## EXERCISE BRIEF
Begin with the line that has "left) top left". Give it and every line after it again, exactly, through the end of the entries below.

## DATASET RECORDS
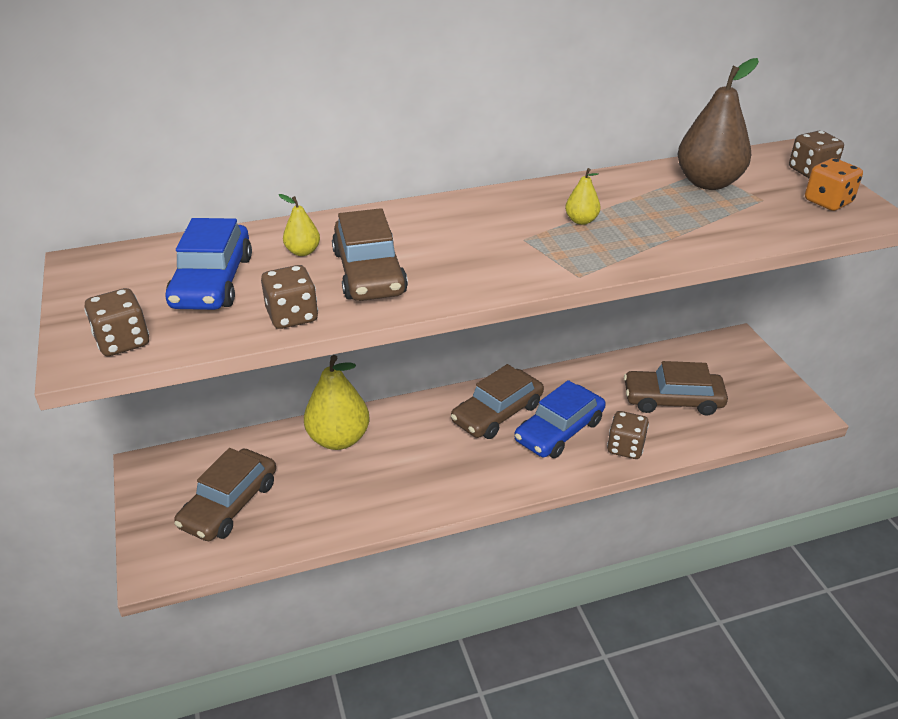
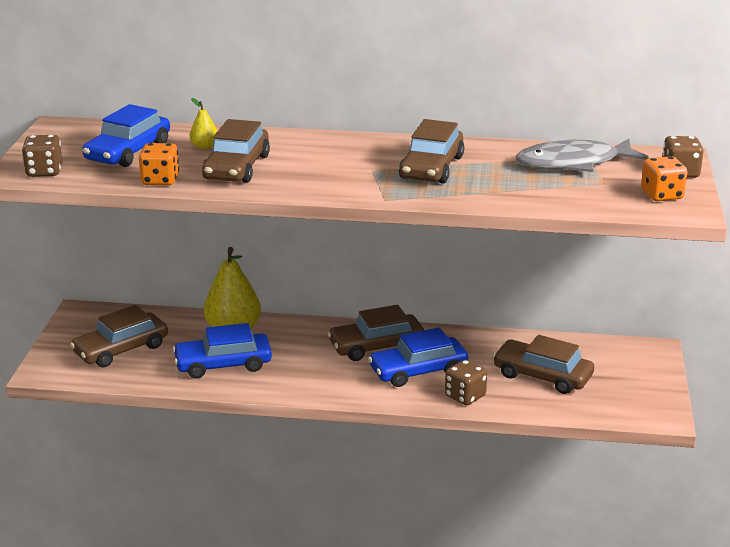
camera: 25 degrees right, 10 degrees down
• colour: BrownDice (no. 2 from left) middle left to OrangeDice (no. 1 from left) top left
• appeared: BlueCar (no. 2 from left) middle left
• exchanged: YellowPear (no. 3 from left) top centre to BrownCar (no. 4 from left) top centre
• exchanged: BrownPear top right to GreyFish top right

## OUTPUT
• colour: BrownDice (no. 2 from left) middle left to OrangeDice (no. 1 from left) top left
• appeared: BlueCar (no. 2 from left) middle left
• exchanged: YellowPear (no. 3 from left) top centre to BrownCar (no. 4 from left) top centre
• exchanged: BrownPear top right to GreyFish top right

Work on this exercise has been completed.